Look through the entries below and copy exactly the part that begins with the line containing "gray diamond: (167, 793) -> (207, 870), moved" and ends with the line containing "brown L-shape: (271, 566)". Do not copy the pictures.

[Data records]

____

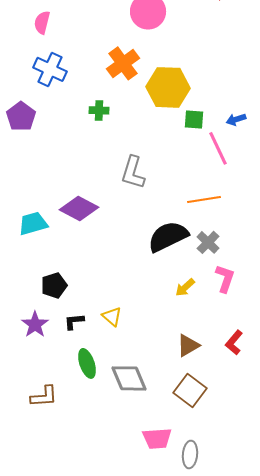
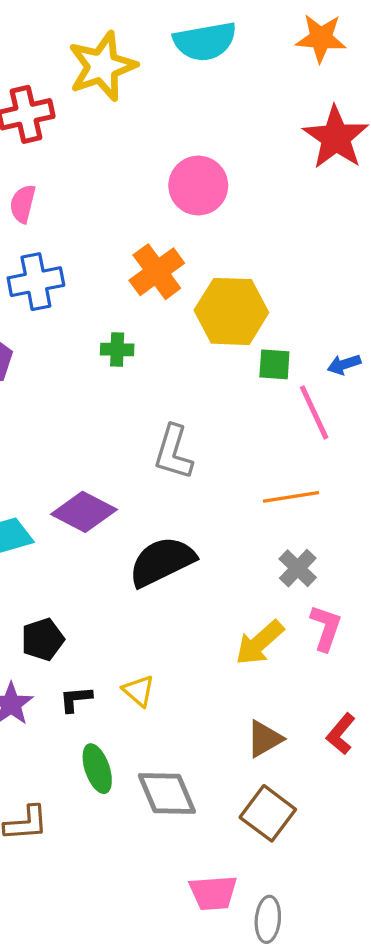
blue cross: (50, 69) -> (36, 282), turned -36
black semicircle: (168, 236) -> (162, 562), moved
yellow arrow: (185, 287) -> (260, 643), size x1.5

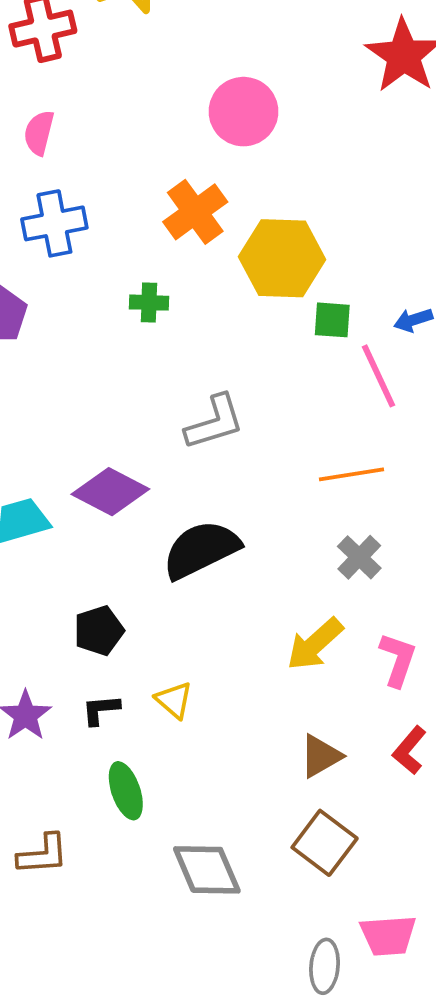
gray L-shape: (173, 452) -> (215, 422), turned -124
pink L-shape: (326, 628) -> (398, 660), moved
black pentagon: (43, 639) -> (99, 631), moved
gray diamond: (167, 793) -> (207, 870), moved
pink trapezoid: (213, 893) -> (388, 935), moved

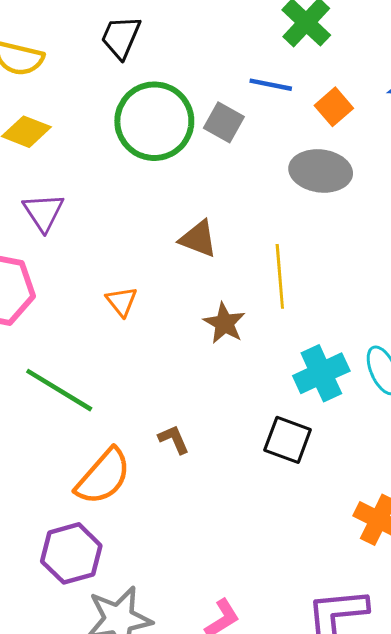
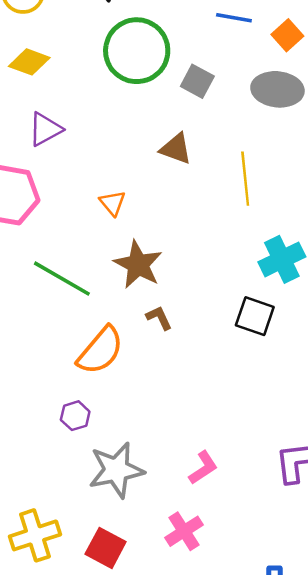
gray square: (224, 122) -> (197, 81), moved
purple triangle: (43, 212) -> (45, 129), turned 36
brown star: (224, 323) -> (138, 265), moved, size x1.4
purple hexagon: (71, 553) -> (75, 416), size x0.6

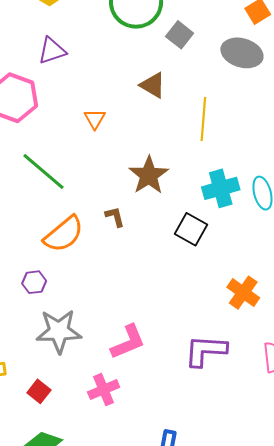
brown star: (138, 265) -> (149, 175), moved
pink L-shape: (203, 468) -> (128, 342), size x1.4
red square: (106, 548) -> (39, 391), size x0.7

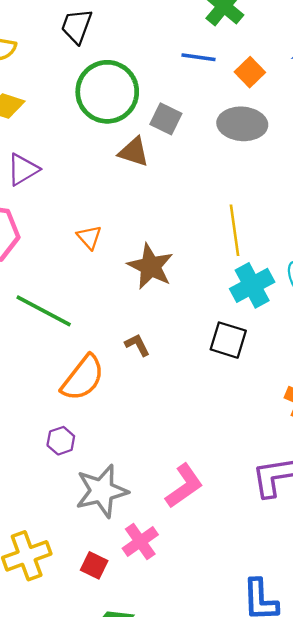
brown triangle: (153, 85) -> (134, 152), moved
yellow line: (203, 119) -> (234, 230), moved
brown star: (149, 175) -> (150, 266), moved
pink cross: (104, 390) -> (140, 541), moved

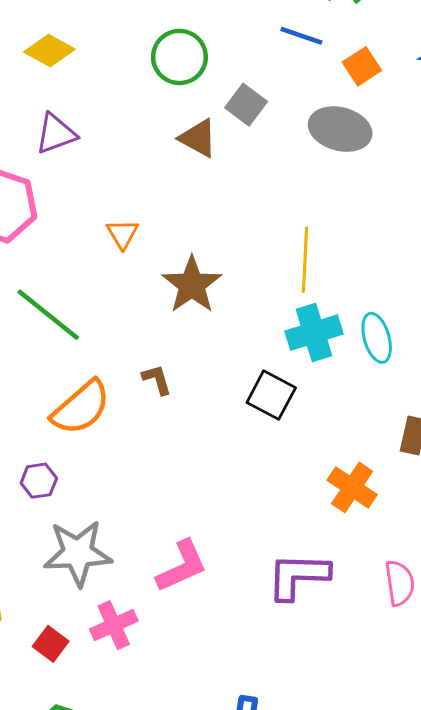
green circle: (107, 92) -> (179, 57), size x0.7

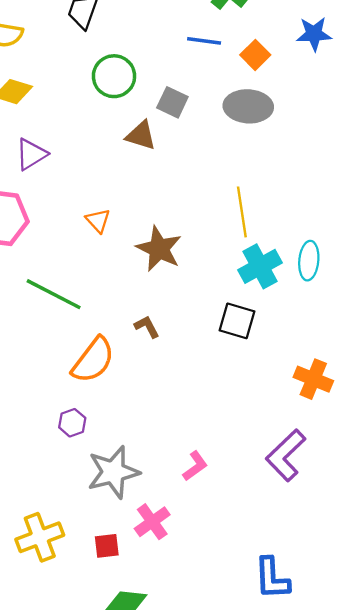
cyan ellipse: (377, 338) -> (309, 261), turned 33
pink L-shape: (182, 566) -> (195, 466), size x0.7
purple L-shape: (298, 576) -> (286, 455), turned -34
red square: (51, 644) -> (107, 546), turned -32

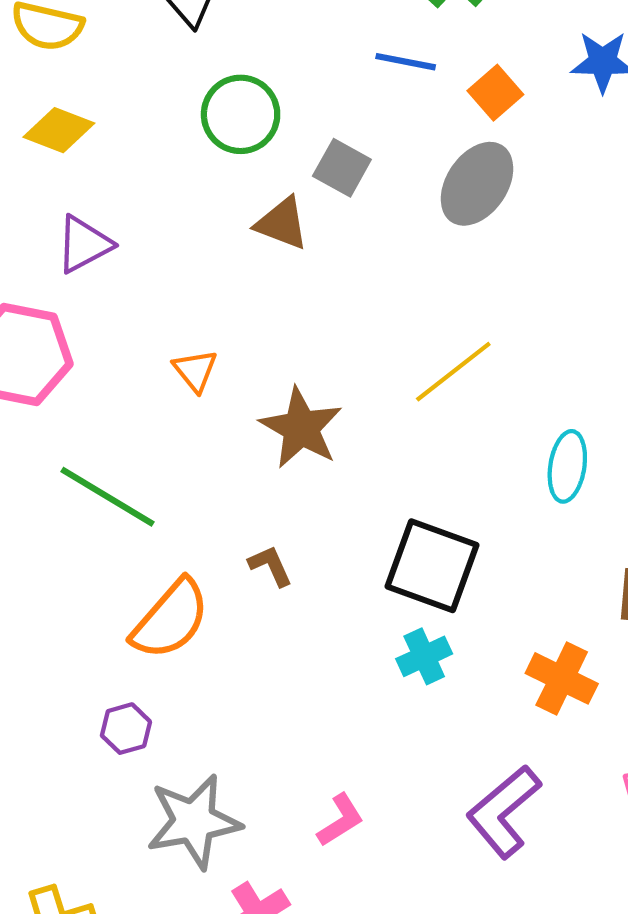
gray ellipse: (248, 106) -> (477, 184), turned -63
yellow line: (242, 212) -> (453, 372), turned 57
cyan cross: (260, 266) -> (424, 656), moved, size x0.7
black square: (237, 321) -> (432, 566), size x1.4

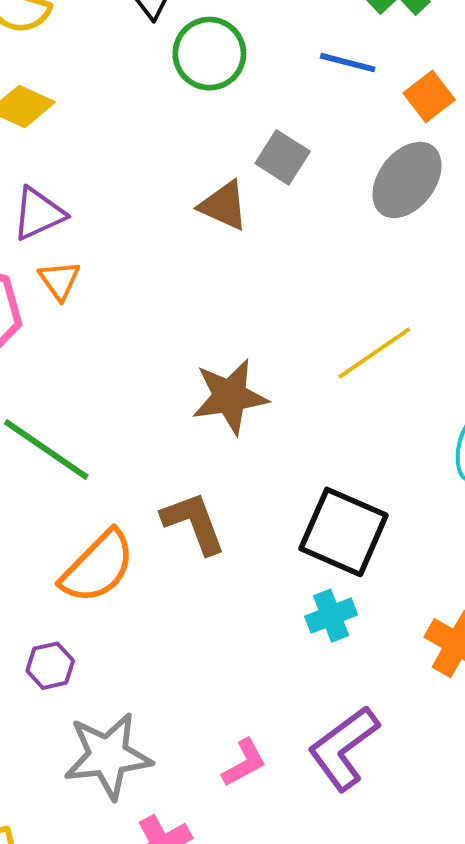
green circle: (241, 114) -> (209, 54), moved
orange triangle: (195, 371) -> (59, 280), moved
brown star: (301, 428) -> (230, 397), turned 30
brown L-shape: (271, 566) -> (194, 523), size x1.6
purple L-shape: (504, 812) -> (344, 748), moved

____

Output below
gray diamond: (167, 793) -> (207, 870), moved
pink trapezoid: (213, 893) -> (388, 935), moved

gray square: (224, 122) -> (197, 81), moved
purple triangle: (43, 212) -> (45, 129), turned 36
brown star: (224, 323) -> (138, 265), moved, size x1.4
purple hexagon: (71, 553) -> (75, 416), size x0.6

brown star: (138, 265) -> (149, 175), moved
pink L-shape: (203, 468) -> (128, 342), size x1.4
red square: (106, 548) -> (39, 391), size x0.7

brown triangle: (153, 85) -> (134, 152), moved
yellow line: (203, 119) -> (234, 230), moved
brown star: (149, 175) -> (150, 266), moved
pink cross: (104, 390) -> (140, 541), moved

green circle: (107, 92) -> (179, 57), size x0.7

cyan ellipse: (377, 338) -> (309, 261), turned 33
pink L-shape: (182, 566) -> (195, 466), size x0.7
purple L-shape: (298, 576) -> (286, 455), turned -34
red square: (51, 644) -> (107, 546), turned -32

gray ellipse: (248, 106) -> (477, 184), turned -63
yellow line: (242, 212) -> (453, 372), turned 57
cyan cross: (260, 266) -> (424, 656), moved, size x0.7
black square: (237, 321) -> (432, 566), size x1.4

green circle: (241, 114) -> (209, 54), moved
orange triangle: (195, 371) -> (59, 280), moved
brown star: (301, 428) -> (230, 397), turned 30
brown L-shape: (271, 566) -> (194, 523), size x1.6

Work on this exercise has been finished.